Work task
Before copying, remove every picture, and then repeat all entries below precisely as written.

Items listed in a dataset
BEGIN

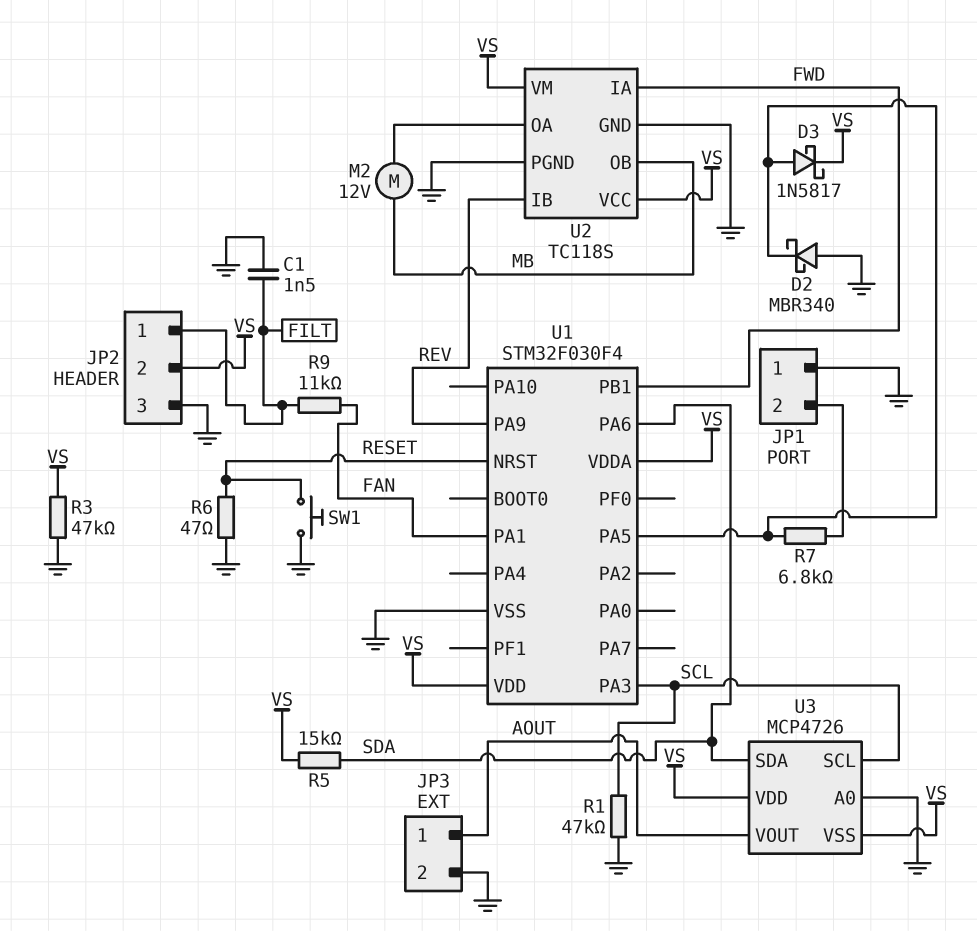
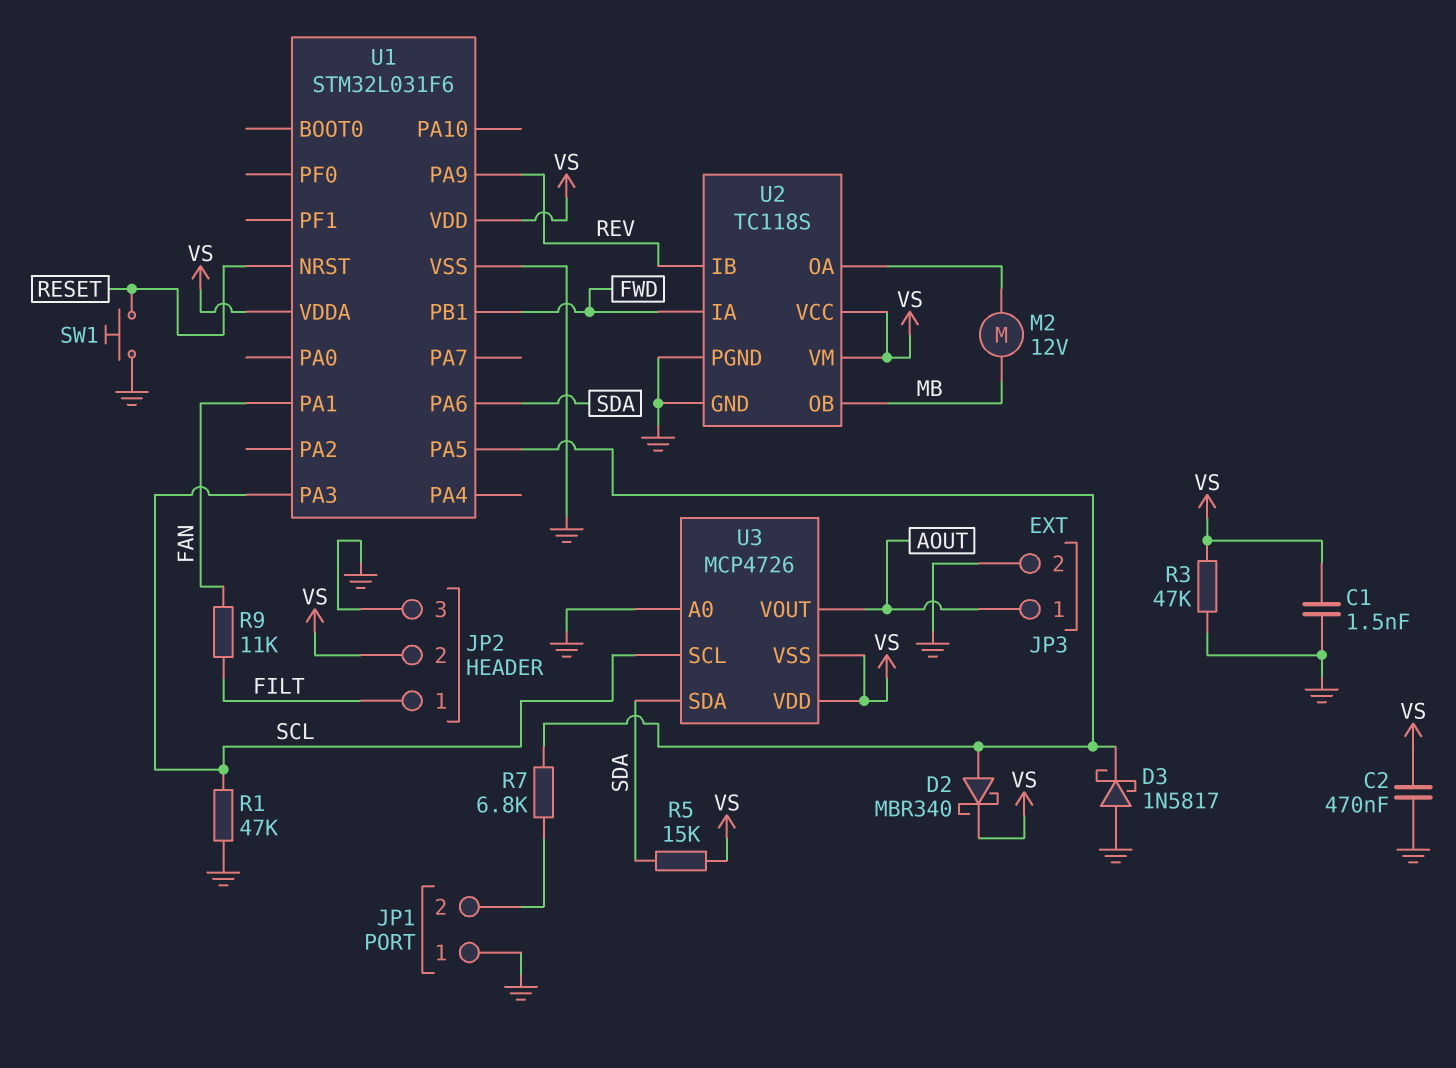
C1: 1.5nF (FILT, GND) -> 1.5nF (GND, VS)
C2: none -> 470nF (GND, VS)
D2: schottky MBR340 (A GND, K U1/PA5) -> schottky MBR340 (A U1/PA5, K VS)
D3: schottky 1N5817 (A U1/PA5, K VS) -> schottky 1N5817 (A GND, K U1/PA5)
R6: 47 (GND, RESET) -> none
U1: STM32F030F4 -> STM32L031F6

END

Final answer
C1: 1.5nF (FILT, GND) -> 1.5nF (GND, VS)
C2: none -> 470nF (GND, VS)
D2: schottky MBR340 (A GND, K U1/PA5) -> schottky MBR340 (A U1/PA5, K VS)
D3: schottky 1N5817 (A U1/PA5, K VS) -> schottky 1N5817 (A GND, K U1/PA5)
R6: 47 (GND, RESET) -> none
U1: STM32F030F4 -> STM32L031F6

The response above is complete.